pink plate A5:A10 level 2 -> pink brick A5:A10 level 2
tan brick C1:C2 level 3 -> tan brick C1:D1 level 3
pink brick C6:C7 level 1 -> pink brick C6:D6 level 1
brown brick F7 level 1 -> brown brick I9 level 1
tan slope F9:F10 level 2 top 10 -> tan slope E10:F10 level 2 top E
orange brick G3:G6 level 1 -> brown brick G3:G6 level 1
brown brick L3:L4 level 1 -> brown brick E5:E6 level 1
+ + +
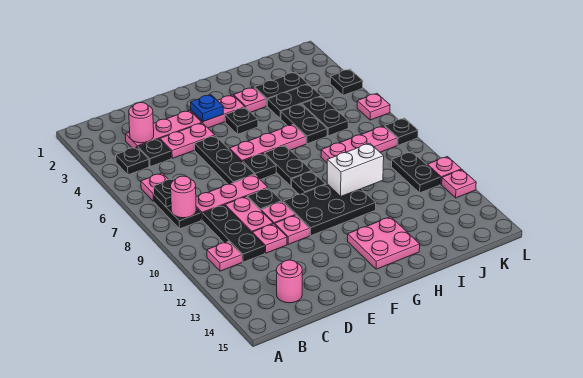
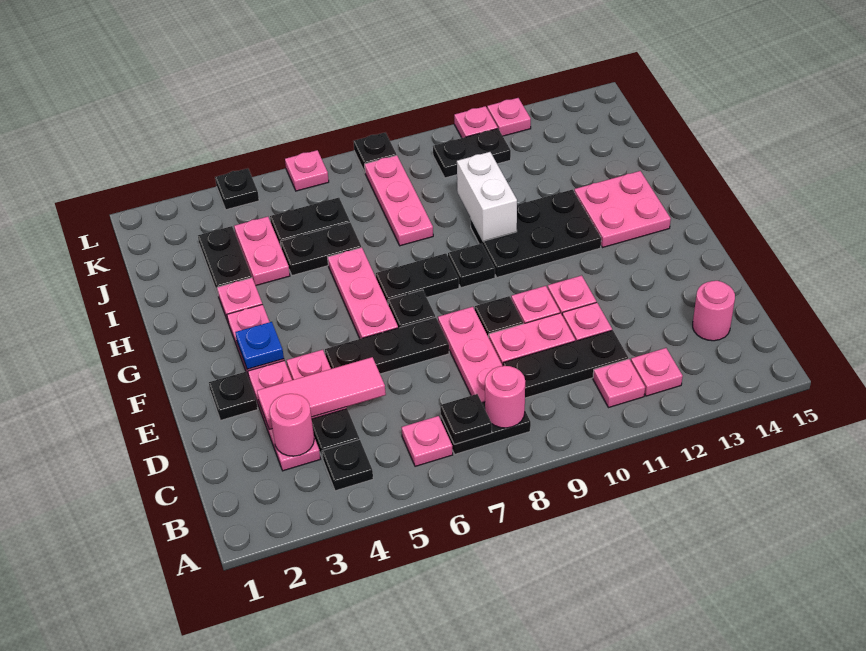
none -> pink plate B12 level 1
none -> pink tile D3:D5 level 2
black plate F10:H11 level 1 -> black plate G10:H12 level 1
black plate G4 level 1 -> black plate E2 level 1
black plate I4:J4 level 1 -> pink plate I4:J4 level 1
+ + +
BRIEF: Using the data above, repeat exactly the lines that begin at the line with "none -> pink plate B12 level 1" and end at the line with "black plate I4:J4", both ends included.

OUTPUT BELOW:
none -> pink plate B12 level 1
none -> pink tile D3:D5 level 2
black plate F10:H11 level 1 -> black plate G10:H12 level 1
black plate G4 level 1 -> black plate E2 level 1
black plate I4:J4 level 1 -> pink plate I4:J4 level 1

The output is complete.